Source data:
* * * * * * * * *

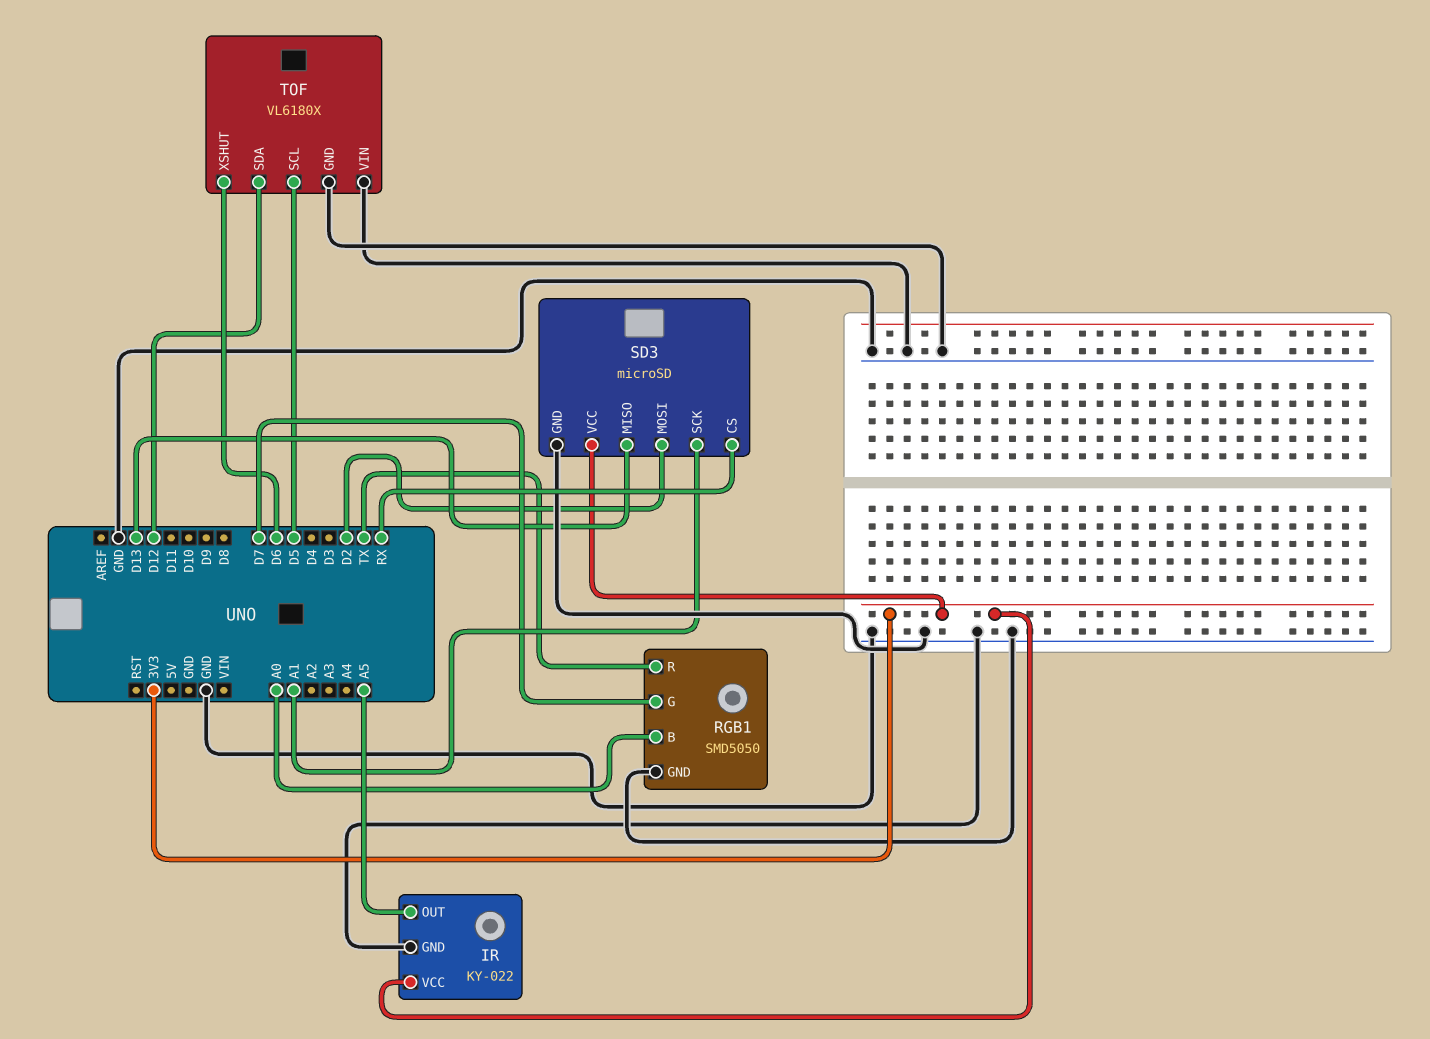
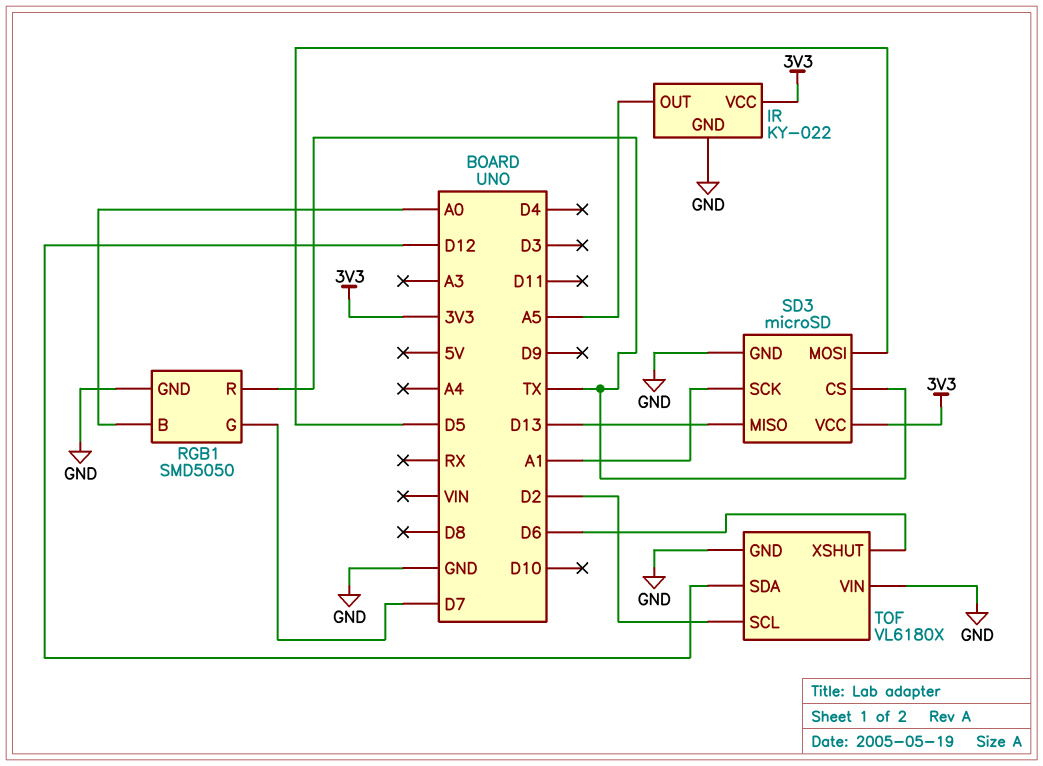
SD3 pin CS: RX -> TX
SD3 pin MOSI: D2 -> D5
TOF pin SCL: D5 -> D2

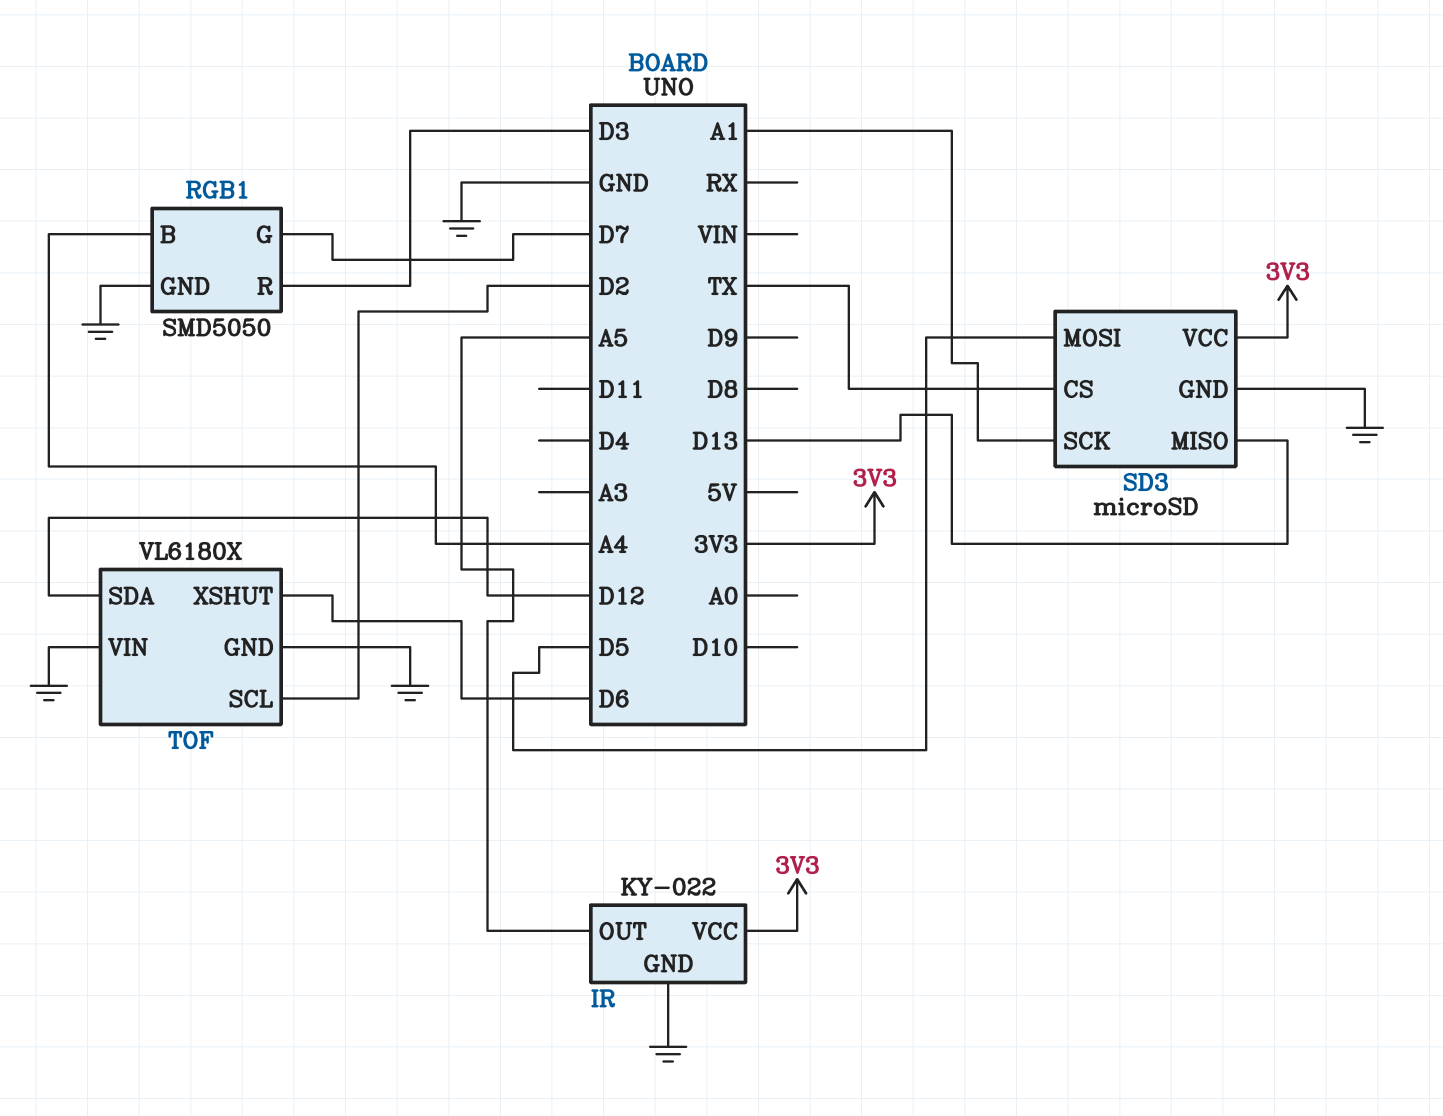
RGB1 pin B: A0 -> A4
RGB1 pin R: TX -> D3

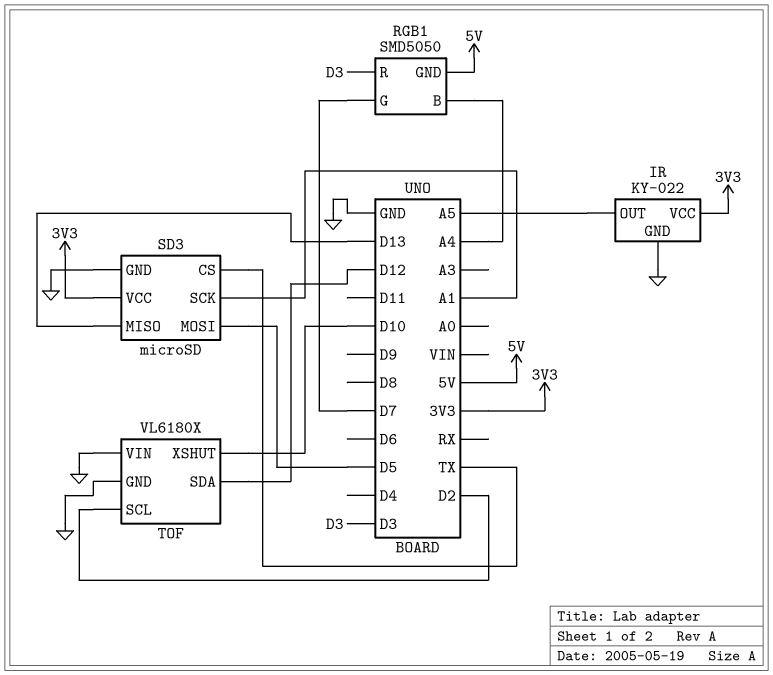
RGB1 pin GND: GND -> 5V
TOF pin XSHUT: D6 -> D10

* * * * * * * * *

◆ WORK ORDER
Find the line containing "RGB1 pin R: TX -> D3" in the records above, then copy it and every line after it exactly, through the last one, without any pictures.

◆ ANSWER TO THIS PROBLEM
RGB1 pin R: TX -> D3

RGB1 pin GND: GND -> 5V
TOF pin XSHUT: D6 -> D10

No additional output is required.